_Prompt_
Work out how many lines in the data below contain the string "blue", and reply with that figure alone.

_Given data_
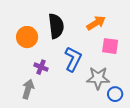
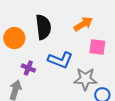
blue L-shape: (73, 59) -> (60, 60), turned 85

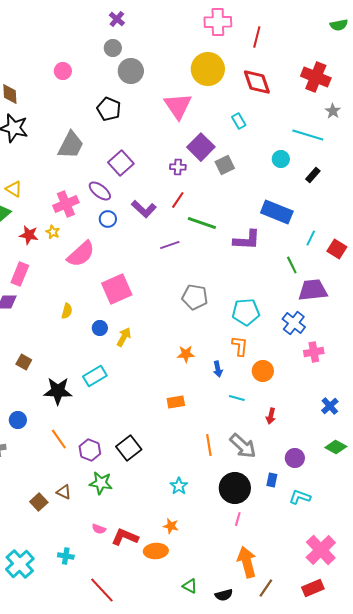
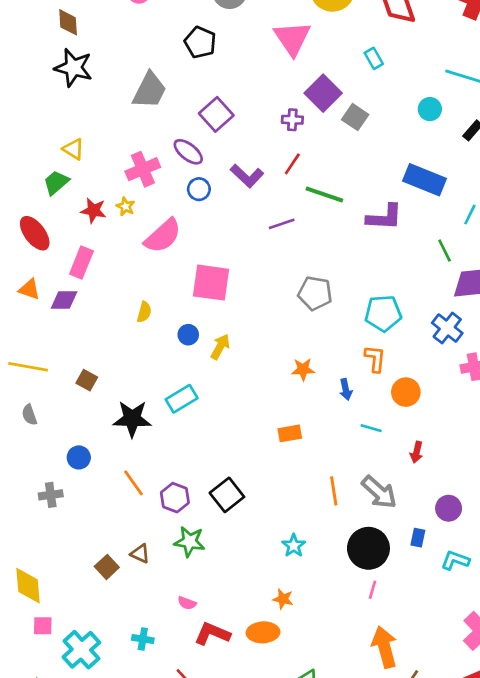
gray square: (225, 165) -> (355, 117), turned -30
pink square: (117, 289) -> (211, 283), turned 32
red L-shape: (125, 537) -> (212, 634), moved

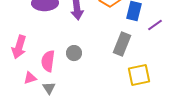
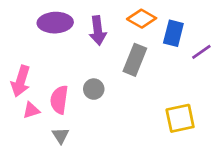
gray rectangle: (122, 44) -> (135, 60), moved
pink triangle: (30, 78) -> (31, 110), moved

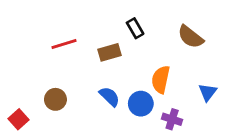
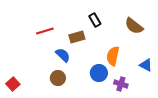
blue triangle: (208, 92) -> (146, 65), turned -40
blue semicircle: (109, 97) -> (63, 55), moved
brown circle: (55, 99) -> (58, 78), moved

_Finished task_
3